Dataset content:
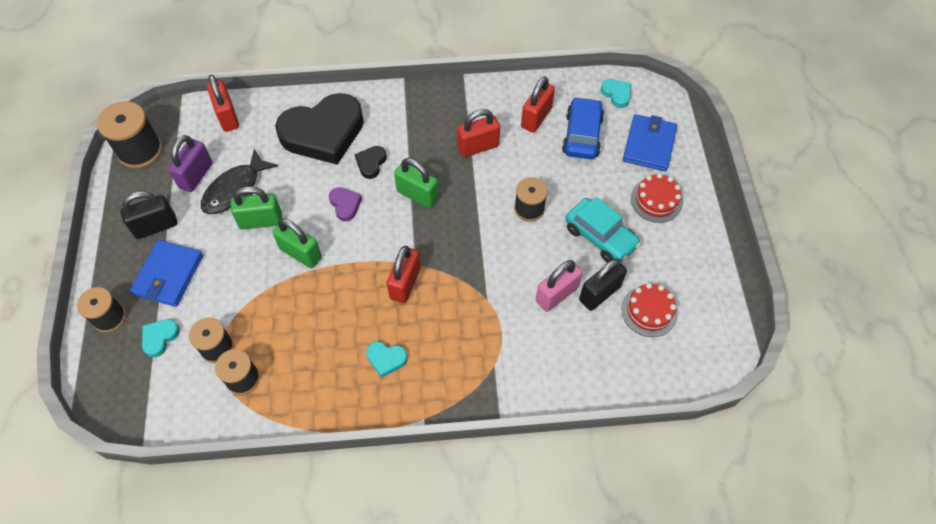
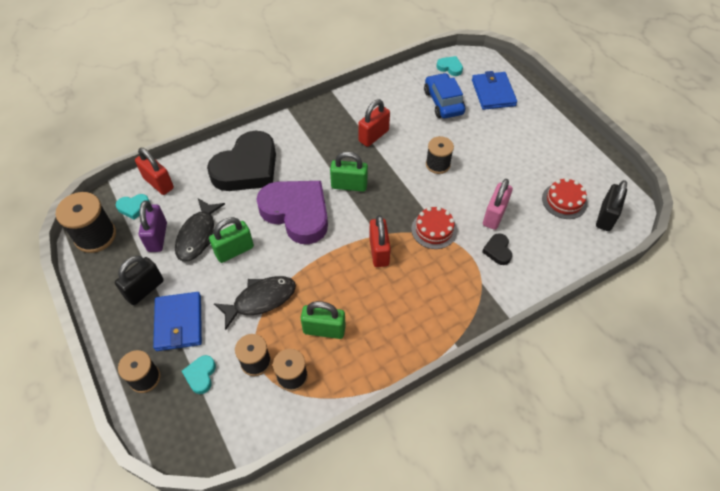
camera: 25 degrees left, 5 degrees down
green padlock [272,218,322,268] -> green padlock moved to [301,301,346,339]
purple heart [329,187,362,221] -> purple heart [256,181,328,244], size x2.46
black heart [355,146,387,179] -> black heart moved to [482,233,512,265]
turquoise heart [366,342,407,378] -> turquoise heart moved to [116,194,150,220]
red padlock [521,76,555,133] -> none
turquoise car [565,197,641,263] -> none
black padlock [579,259,627,311] -> black padlock moved to [596,180,627,231]
red cake [631,173,683,223] -> red cake moved to [411,206,457,249]
none -> black fish [213,276,296,330]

Try it:
Take every line above where "turquoise" appears and copy it.

Result:
turquoise heart [366,342,407,378] -> turquoise heart moved to [116,194,150,220]
turquoise car [565,197,641,263] -> none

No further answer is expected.